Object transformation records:
┌──

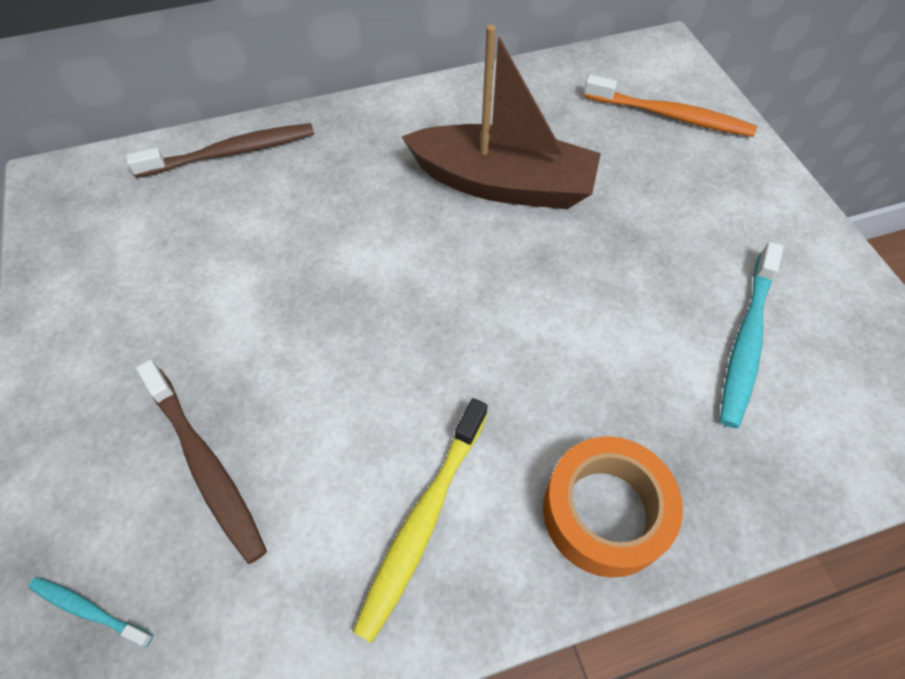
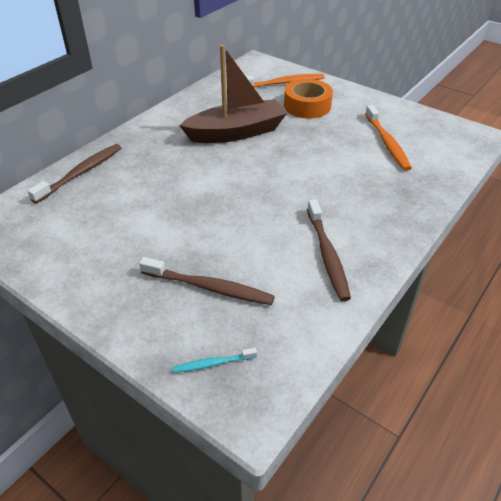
camera: 35 degrees left, 15 degrees down
yellow toothbrush [353,398,488,643] -> brown toothbrush [307,199,351,301]
orange tape [543,436,683,578] -> orange tape moved to [284,79,333,119]
turquoise toothbrush [720,242,783,428] -> orange toothbrush [365,105,412,171]

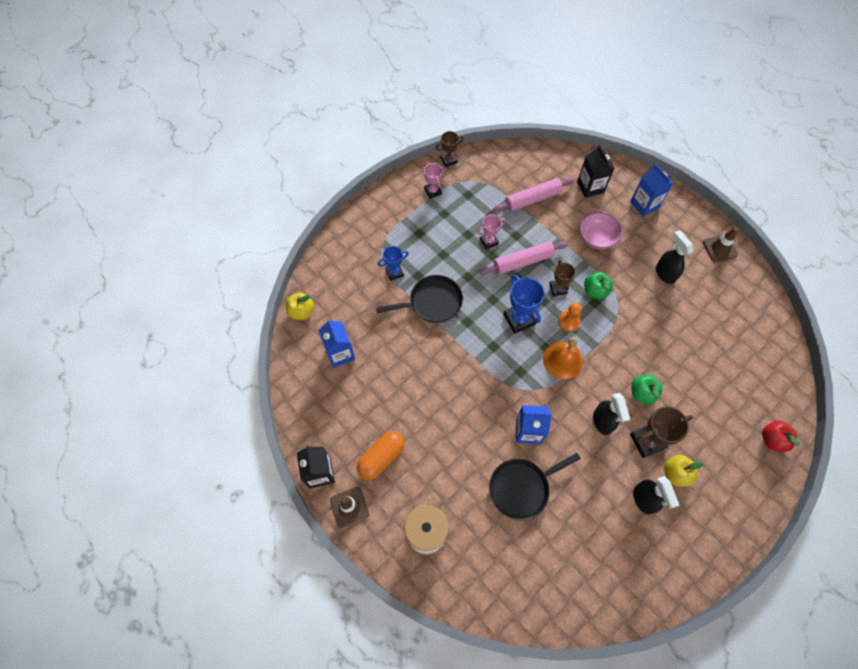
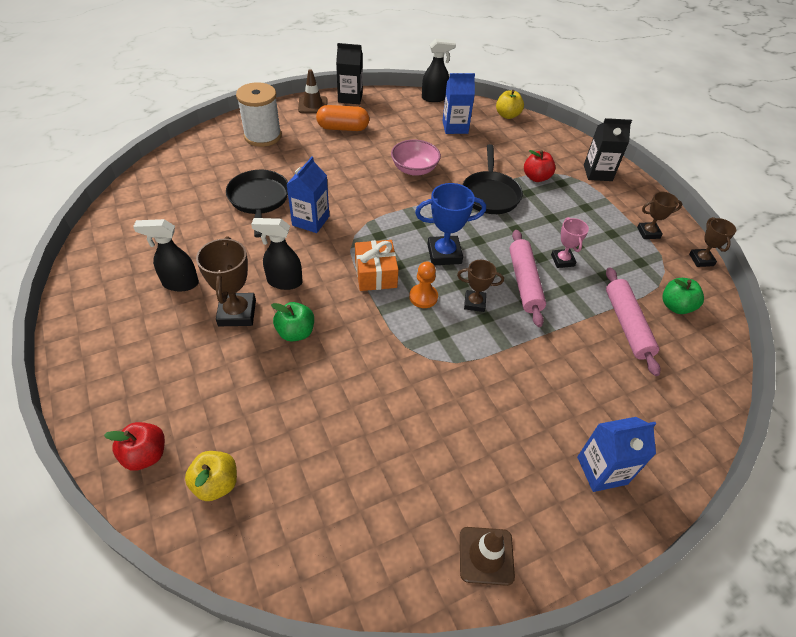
camera: 105 degrees right, 15 degrees down
orange capsule [357,431,405,480] -> orange capsule turned 60 degrees counterclockwise [316,105,369,131]
blue trophy [378,246,409,281] -> red apple [524,150,556,182]
pink trophy [424,162,442,199] -> brown trophy [637,192,682,239]
orange bell [543,338,583,379] -> orange gift [355,240,398,291]
black carton [577,145,615,198] -> black carton moved to [584,118,632,181]
pink bowl [579,212,622,249] -> pink bowl moved to [391,140,441,176]
green apple [584,272,613,299] -> green apple moved to [662,278,704,314]
black spray bottle [656,230,694,284] -> black spray bottle moved to [422,39,456,102]
yellow apple [664,455,703,487] -> yellow apple moved to [185,451,237,501]

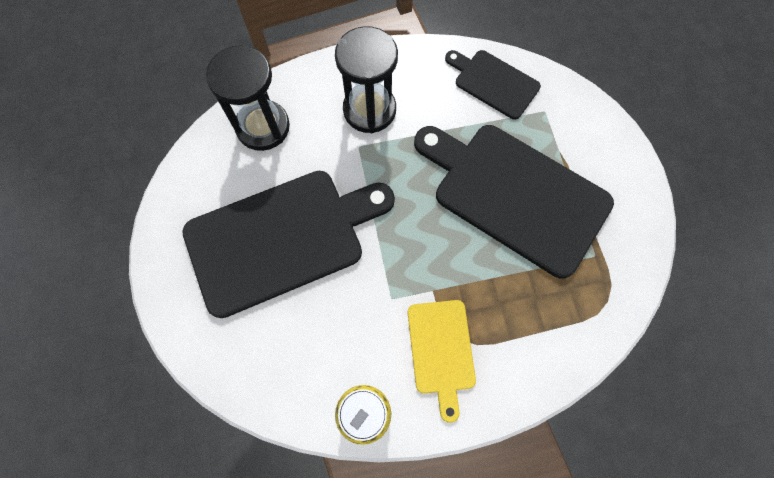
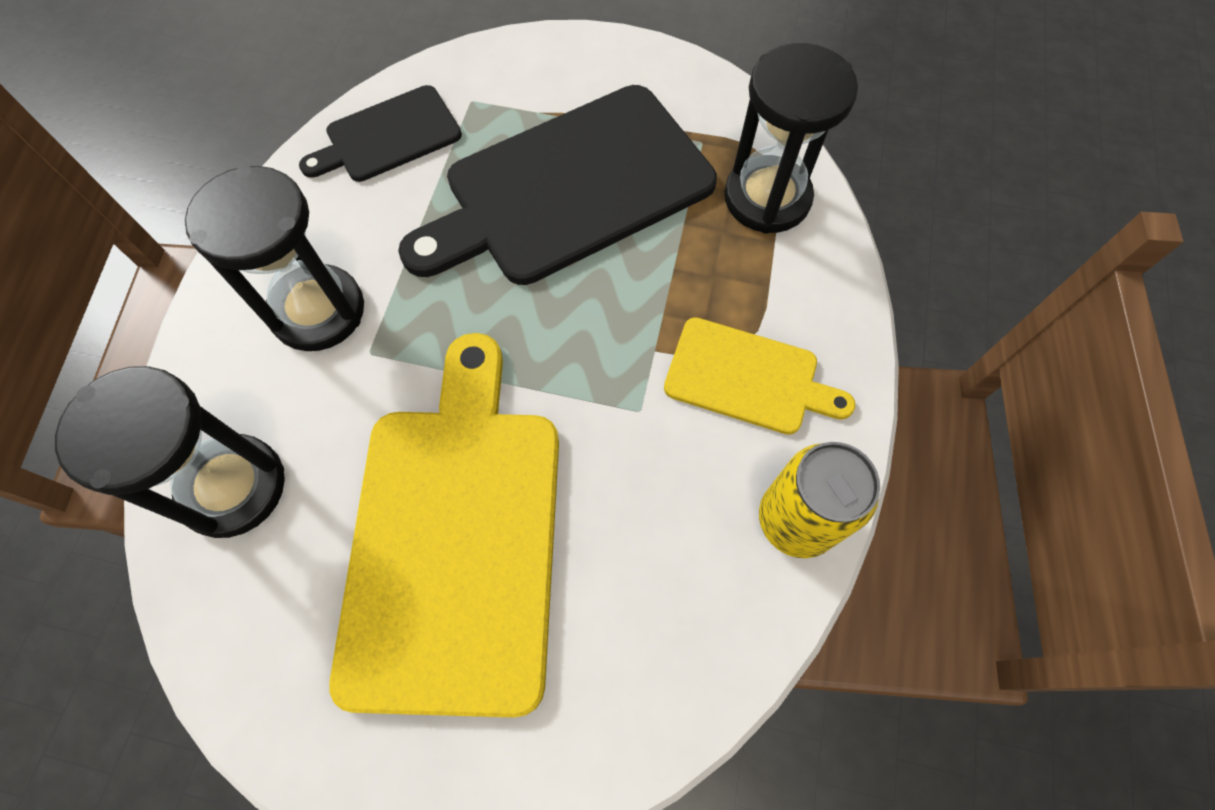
camera: 65 degrees left, 5 degrees down
black cutting board [182,171,395,318] -> yellow cutting board [329,333,559,718]
none -> black hourglass [724,43,858,234]

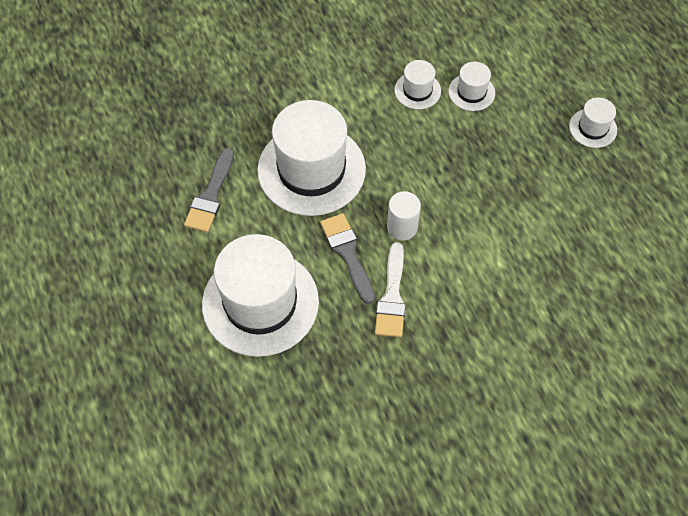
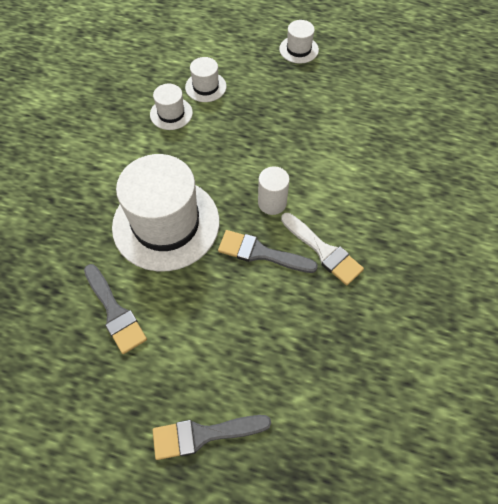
camera: 50 degrees left, 0 degrees up
white hat [202,234,319,357] -> none
none -> grey brush [153,415,271,460]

└──

**About this exercise:**
The reply is to be one number, the count of lines in the records above that contain "yellow".

**Exercise answer:**
3